_Work to be completed_. If a line in the entries below includes the string "Getränkekarton", copy it out.

Start of Block

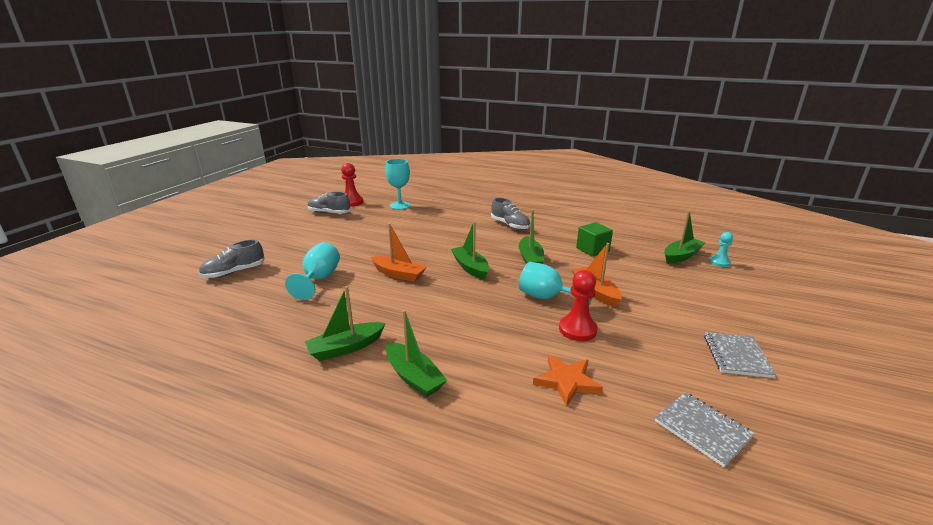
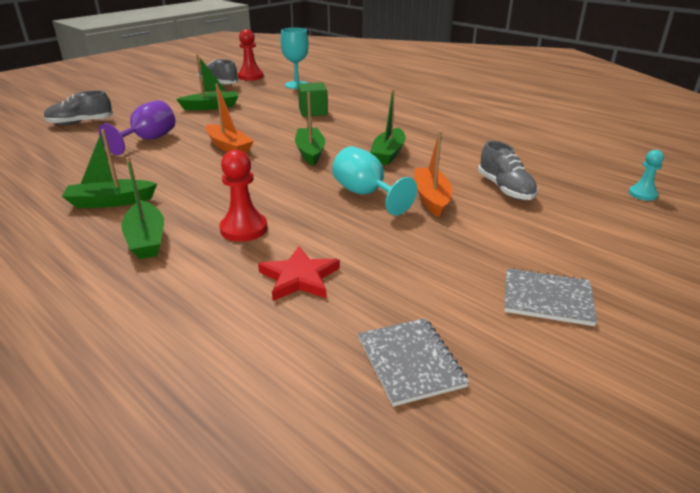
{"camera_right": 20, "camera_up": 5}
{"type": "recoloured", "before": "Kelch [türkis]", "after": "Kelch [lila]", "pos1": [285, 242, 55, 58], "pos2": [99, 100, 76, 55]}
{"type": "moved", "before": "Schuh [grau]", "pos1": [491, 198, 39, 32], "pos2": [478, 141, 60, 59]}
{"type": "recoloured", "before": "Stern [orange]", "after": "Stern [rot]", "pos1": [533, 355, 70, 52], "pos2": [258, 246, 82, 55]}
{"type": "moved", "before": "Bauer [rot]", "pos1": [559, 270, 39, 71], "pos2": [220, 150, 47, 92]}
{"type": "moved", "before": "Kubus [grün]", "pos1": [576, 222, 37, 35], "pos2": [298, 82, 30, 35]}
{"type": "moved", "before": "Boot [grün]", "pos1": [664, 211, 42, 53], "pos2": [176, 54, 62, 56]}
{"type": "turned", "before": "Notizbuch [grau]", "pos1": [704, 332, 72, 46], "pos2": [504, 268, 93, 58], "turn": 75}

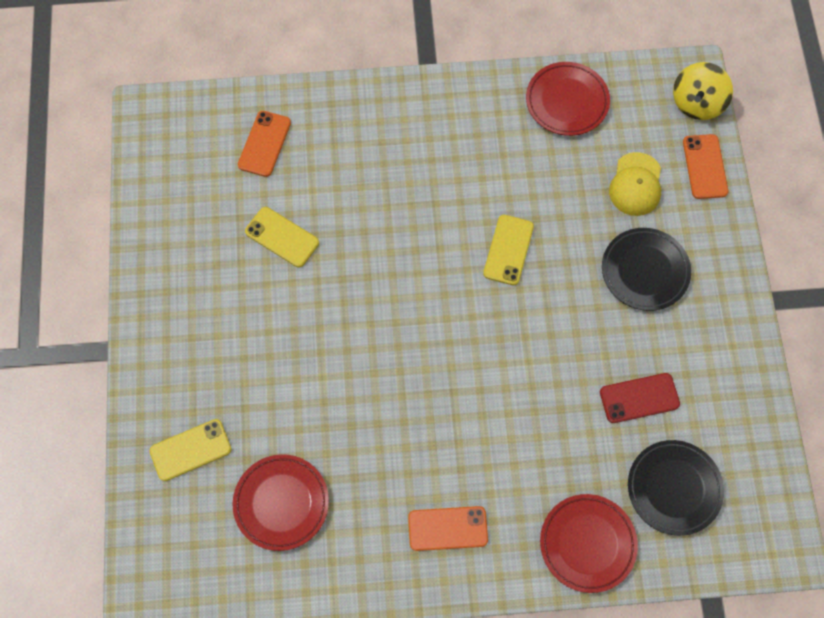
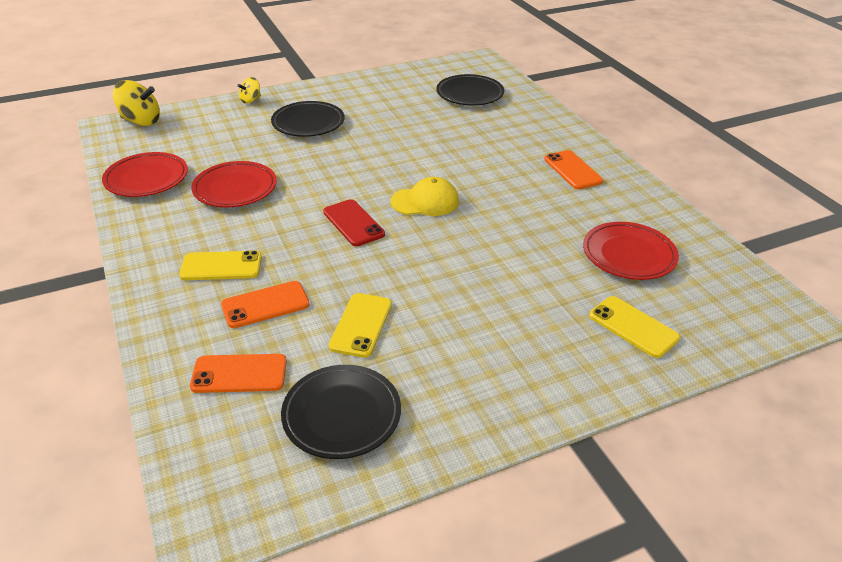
{"camera_right": -110, "camera_up": -30}
{"type": "moved", "before": "Handy [gelb]", "pos1": [483, 215, 51, 70], "pos2": [179, 250, 83, 30]}
{"type": "moved", "before": "Teller [rot]", "pos1": [540, 494, 98, 99], "pos2": [191, 161, 86, 47]}
{"type": "moved", "before": "Handy [rot]", "pos1": [600, 373, 80, 50], "pos2": [323, 199, 62, 47]}
{"type": "moved", "before": "Kappe [gelb]", "pos1": [609, 152, 52, 64], "pos2": [391, 177, 68, 39]}
{"type": "moved", "before": "Handy [orange]", "pos1": [683, 134, 45, 65], "pos2": [221, 281, 89, 47]}
{"type": "added", "after": "Kreisel [gelb]", "pos2": [237, 77, 24, 27]}
{"type": "added", "after": "Teller [schwarz]", "pos2": [281, 365, 120, 94]}

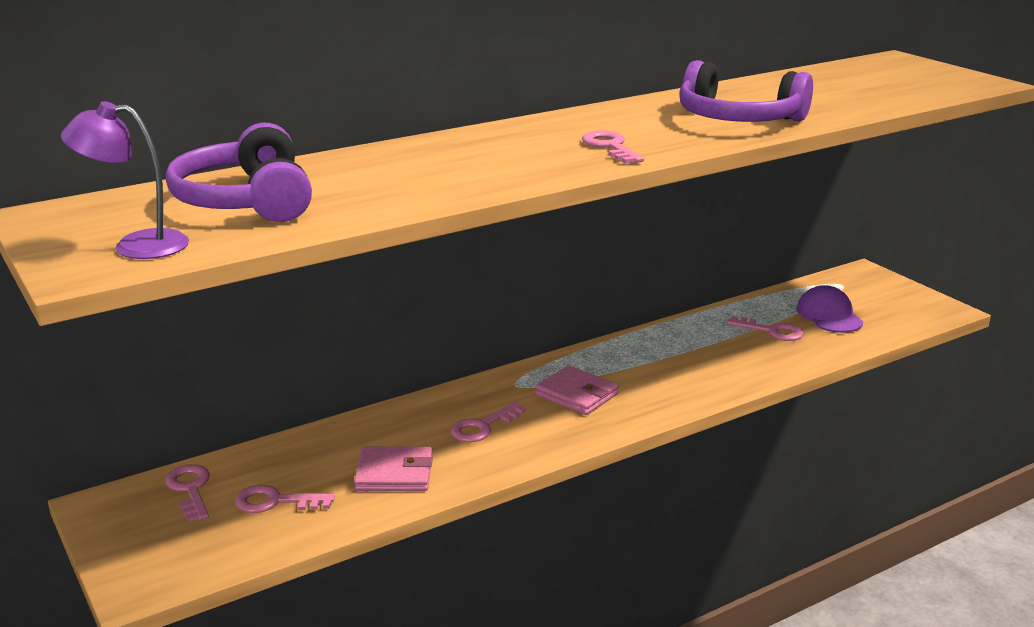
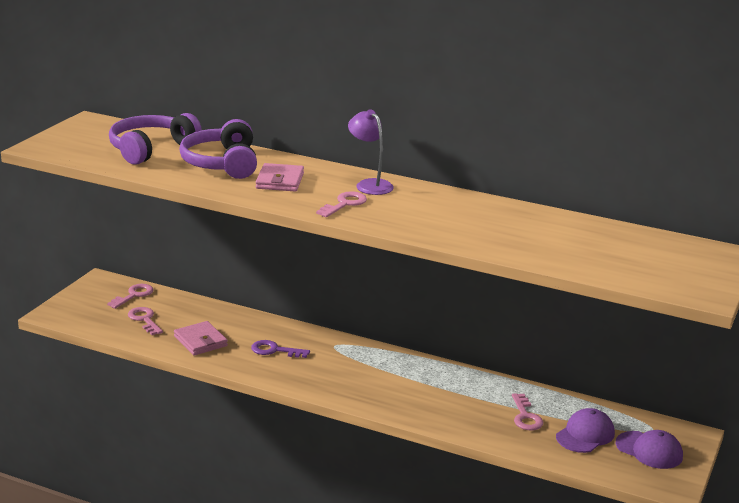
{"camera_right": 55, "camera_up": 0}
{"type": "moved", "before": "Lampe [lila]", "pos1": [61, 101, 128, 158], "pos2": [348, 109, 46, 86]}
{"type": "recoloured", "before": "Schlüssel [rosa]", "after": "Schlüssel [lila]", "pos1": [450, 402, 76, 40], "pos2": [251, 340, 59, 18]}
{"type": "moved", "before": "Geldbörse [rosa]", "pos1": [536, 365, 83, 50], "pos2": [256, 163, 48, 29]}
{"type": "moved", "before": "Kopfhörer [lila]", "pos1": [679, 60, 134, 62], "pos2": [179, 119, 78, 60]}
{"type": "added", "after": "Kappe [lila]", "pos2": [615, 430, 68, 39]}

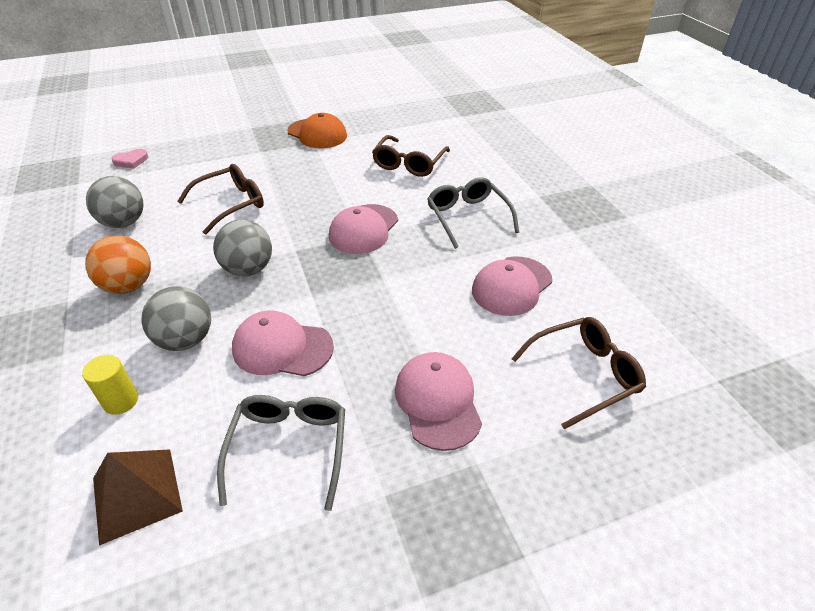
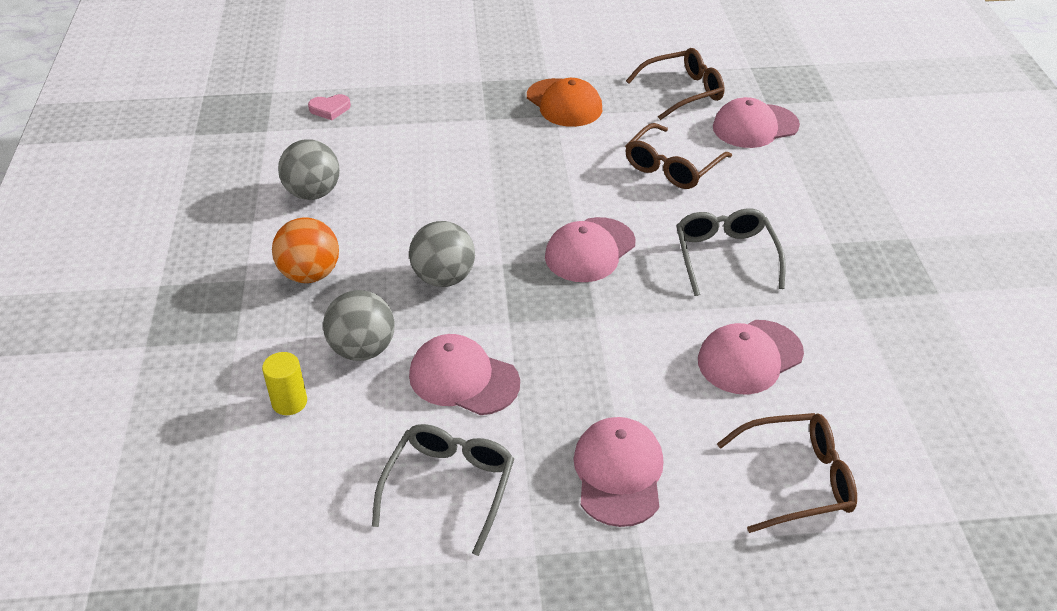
{"camera_right": 15, "camera_up": 0}
{"type": "removed", "before": "Pyramide [braun]", "pos1": [93, 449, 90, 97]}
{"type": "moved", "before": "Brille [braun]", "pos1": [177, 164, 87, 70], "pos2": [626, 48, 98, 72]}
{"type": "added", "after": "Kappe [rosa]", "pos2": [713, 97, 87, 51]}

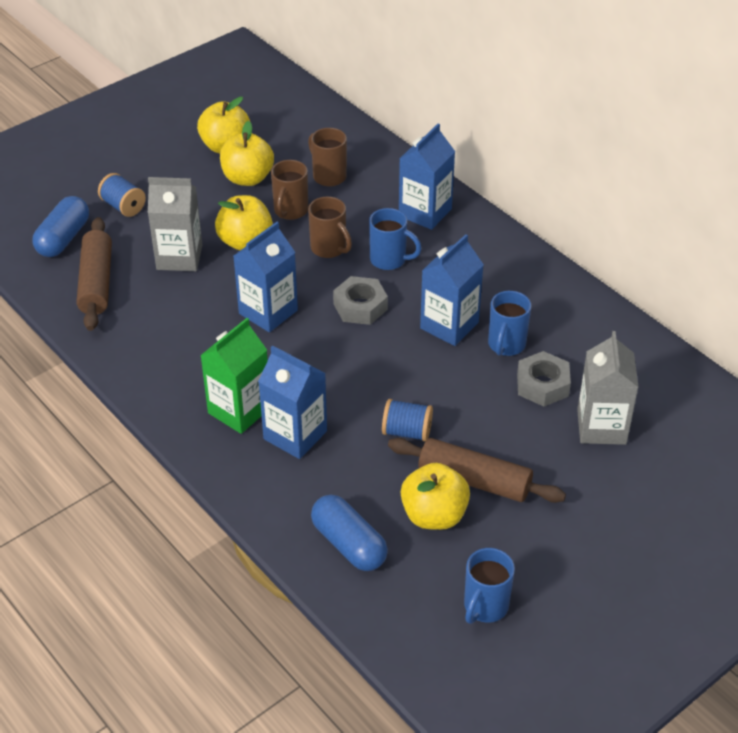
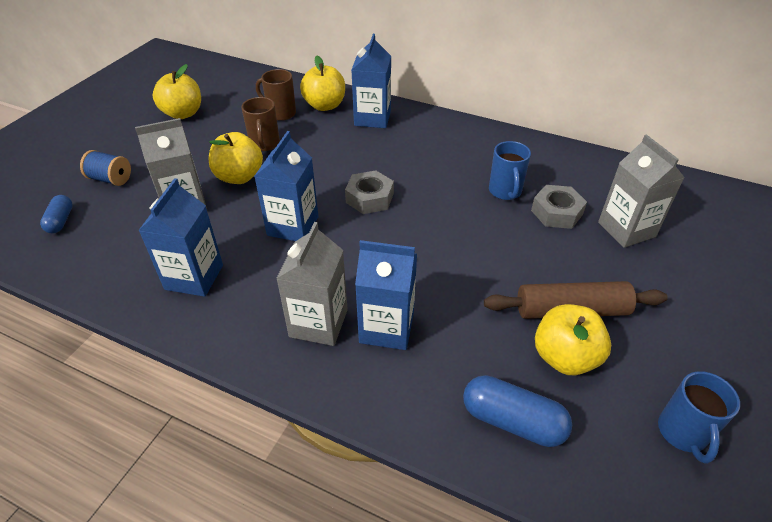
{"camera_right": -25, "camera_up": 0}
{"type": "resized", "before": "Kapsel [blau]", "pos1": [32, 196, 57, 61], "pos2": [40, 195, 33, 39], "scale": 0.61}
{"type": "removed", "before": "Nudelholz [braun]", "pos1": [77, 217, 35, 114]}
{"type": "recoloured", "before": "Getränkekarton [grün]", "after": "Getränkekarton [grau]", "pos1": [200, 318, 68, 116], "pos2": [276, 222, 72, 124]}
{"type": "moved", "before": "Apfel [gelb]", "pos1": [220, 121, 54, 65], "pos2": [300, 56, 45, 55]}
{"type": "removed", "before": "Tasse [braun]", "pos1": [308, 197, 44, 61]}
{"type": "removed", "before": "Tasse [blau]", "pos1": [369, 208, 53, 62]}
{"type": "removed", "before": "Garnrolle [blau]", "pos1": [382, 399, 51, 43]}
{"type": "moved", "before": "Getränkekarton [blau]", "pos1": [420, 234, 64, 112], "pos2": [138, 178, 85, 119]}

End of Block

_Final answer_.
{"type": "recoloured", "before": "Getränkekarton [grün]", "after": "Getränkekarton [grau]", "pos1": [200, 318, 68, 116], "pos2": [276, 222, 72, 124]}
{"type": "moved", "before": "Getränkekarton [blau]", "pos1": [420, 234, 64, 112], "pos2": [138, 178, 85, 119]}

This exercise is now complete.